> _Material supplied_:

----

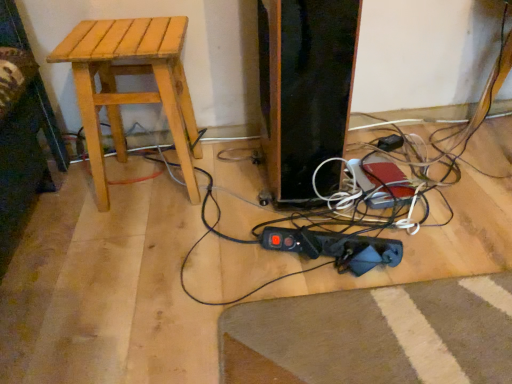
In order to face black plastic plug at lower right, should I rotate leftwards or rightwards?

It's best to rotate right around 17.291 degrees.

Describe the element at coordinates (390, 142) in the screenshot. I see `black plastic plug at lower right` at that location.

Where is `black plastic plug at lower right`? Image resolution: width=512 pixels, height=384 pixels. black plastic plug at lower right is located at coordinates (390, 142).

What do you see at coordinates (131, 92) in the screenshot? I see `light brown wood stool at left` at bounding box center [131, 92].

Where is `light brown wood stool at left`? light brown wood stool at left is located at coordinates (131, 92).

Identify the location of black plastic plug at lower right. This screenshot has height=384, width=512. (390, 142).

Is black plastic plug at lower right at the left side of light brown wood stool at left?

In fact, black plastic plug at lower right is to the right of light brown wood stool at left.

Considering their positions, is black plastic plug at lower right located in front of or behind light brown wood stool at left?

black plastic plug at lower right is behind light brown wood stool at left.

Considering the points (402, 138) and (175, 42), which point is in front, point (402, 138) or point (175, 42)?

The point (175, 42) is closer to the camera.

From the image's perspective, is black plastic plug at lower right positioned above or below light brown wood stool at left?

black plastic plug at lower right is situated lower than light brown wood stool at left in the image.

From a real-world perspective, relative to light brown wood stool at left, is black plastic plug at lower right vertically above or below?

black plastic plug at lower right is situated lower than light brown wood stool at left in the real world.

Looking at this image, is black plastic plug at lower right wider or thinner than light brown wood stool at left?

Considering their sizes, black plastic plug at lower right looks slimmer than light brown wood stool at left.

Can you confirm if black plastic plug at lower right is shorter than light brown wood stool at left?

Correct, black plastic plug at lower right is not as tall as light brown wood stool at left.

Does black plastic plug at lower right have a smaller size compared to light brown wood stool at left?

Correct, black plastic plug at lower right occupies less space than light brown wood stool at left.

----

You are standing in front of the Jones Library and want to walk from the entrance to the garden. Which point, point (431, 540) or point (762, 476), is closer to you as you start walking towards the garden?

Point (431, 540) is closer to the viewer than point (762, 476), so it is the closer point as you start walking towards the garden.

----

> _To do_: Turn the material above into a numbered list, starting with the line that contains "In order to" and stopping after the line that contains "Considering their sizes, black". Leave out the blank lines.

> _Completed task_:
1. In order to face black plastic plug at lower right, should I rotate leftwards or rightwards?
2. It's best to rotate right around 17.291 degrees.
3. Describe the element at coordinates (390, 142) in the screenshot. I see `black plastic plug at lower right` at that location.
4. Where is `black plastic plug at lower right`? Image resolution: width=512 pixels, height=384 pixels. black plastic plug at lower right is located at coordinates (390, 142).
5. What do you see at coordinates (131, 92) in the screenshot? I see `light brown wood stool at left` at bounding box center [131, 92].
6. Where is `light brown wood stool at left`? light brown wood stool at left is located at coordinates (131, 92).
7. Identify the location of black plastic plug at lower right. This screenshot has height=384, width=512. (390, 142).
8. Is black plastic plug at lower right at the left side of light brown wood stool at left?
9. In fact, black plastic plug at lower right is to the right of light brown wood stool at left.
10. Considering their positions, is black plastic plug at lower right located in front of or behind light brown wood stool at left?
11. black plastic plug at lower right is behind light brown wood stool at left.
12. Considering the points (402, 138) and (175, 42), which point is in front, point (402, 138) or point (175, 42)?
13. The point (175, 42) is closer to the camera.
14. From the image's perspective, is black plastic plug at lower right positioned above or below light brown wood stool at left?
15. black plastic plug at lower right is situated lower than light brown wood stool at left in the image.
16. From a real-world perspective, relative to light brown wood stool at left, is black plastic plug at lower right vertically above or below?
17. black plastic plug at lower right is situated lower than light brown wood stool at left in the real world.
18. Looking at this image, is black plastic plug at lower right wider or thinner than light brown wood stool at left?
19. Considering their sizes, black plastic plug at lower right looks slimmer than light brown wood stool at left.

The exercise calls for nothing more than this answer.